**WORK ORDER:** Nothing but the lines from the one containing "R15: 220k (CMP, VTH) -> 220k (3V3, SIG)" through the final line of the data should be repeated, and each must be exact.

Data items
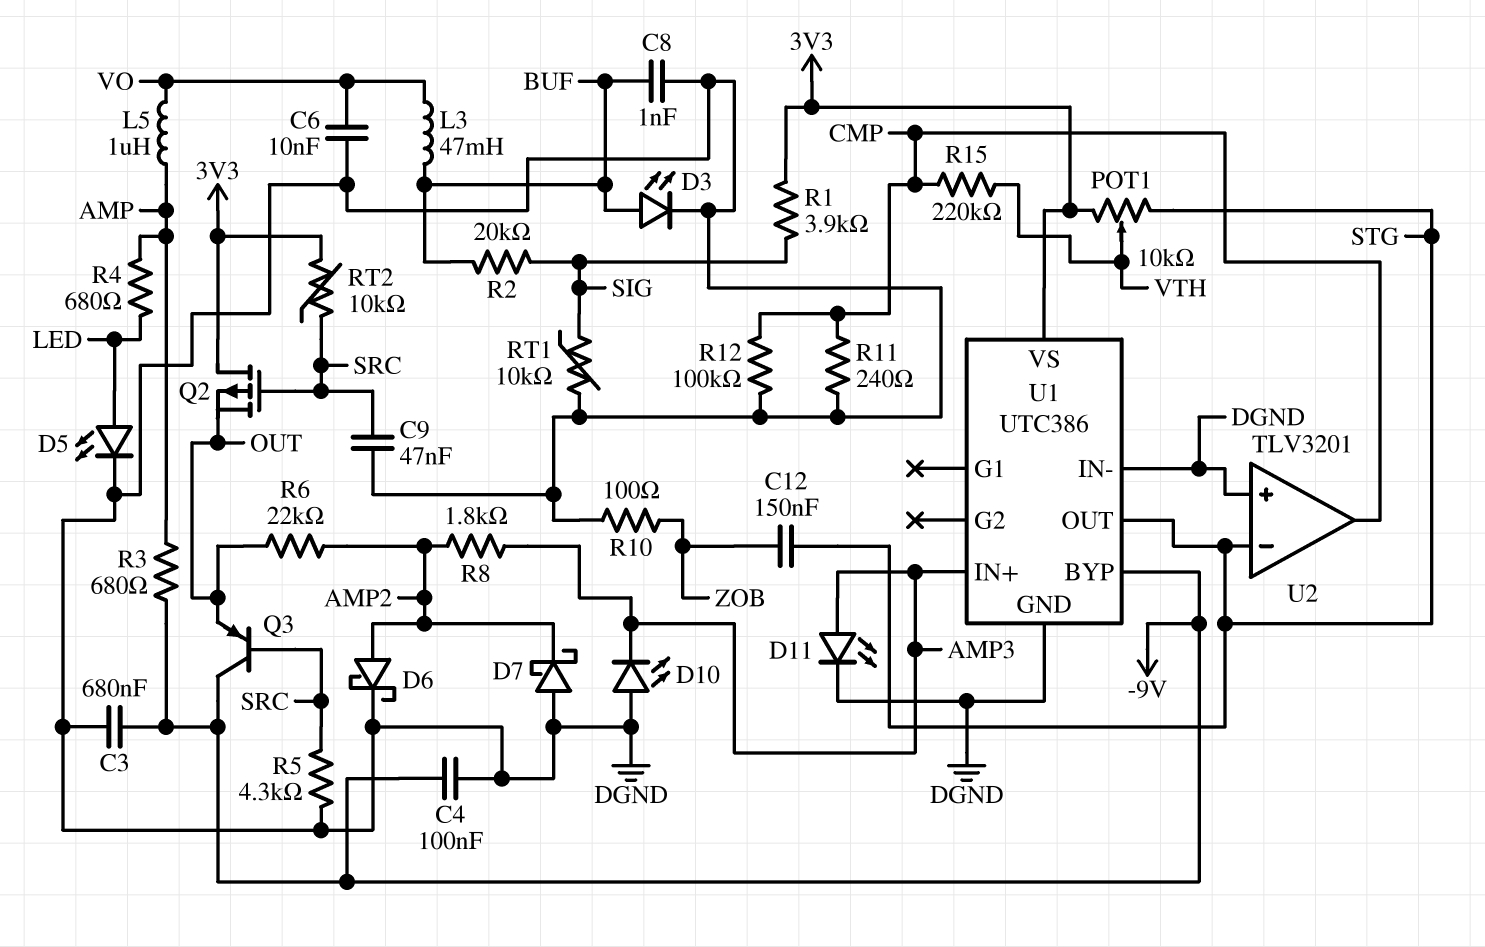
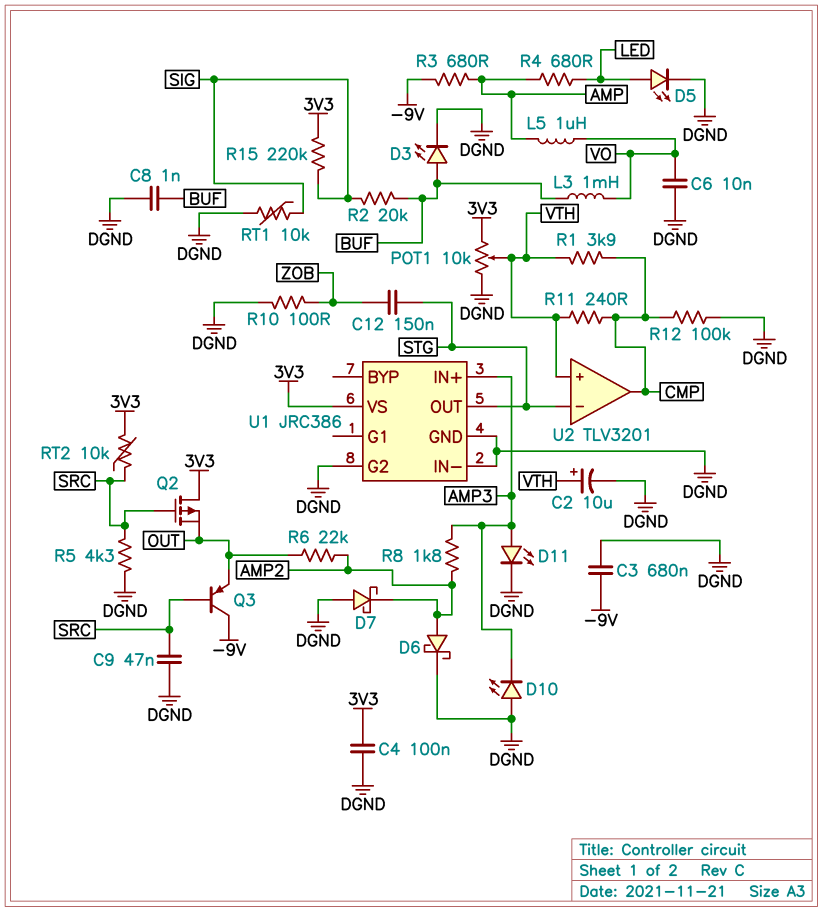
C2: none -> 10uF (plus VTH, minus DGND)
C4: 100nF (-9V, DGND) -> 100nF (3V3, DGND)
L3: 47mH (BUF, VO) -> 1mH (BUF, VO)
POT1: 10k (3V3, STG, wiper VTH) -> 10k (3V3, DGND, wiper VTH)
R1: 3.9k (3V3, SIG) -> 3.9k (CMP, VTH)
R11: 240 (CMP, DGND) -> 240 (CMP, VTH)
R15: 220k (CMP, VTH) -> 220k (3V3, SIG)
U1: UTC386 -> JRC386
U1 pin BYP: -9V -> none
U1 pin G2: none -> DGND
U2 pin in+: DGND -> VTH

**ANSWER SPACE:**
R15: 220k (CMP, VTH) -> 220k (3V3, SIG)
U1: UTC386 -> JRC386
U1 pin BYP: -9V -> none
U1 pin G2: none -> DGND
U2 pin in+: DGND -> VTH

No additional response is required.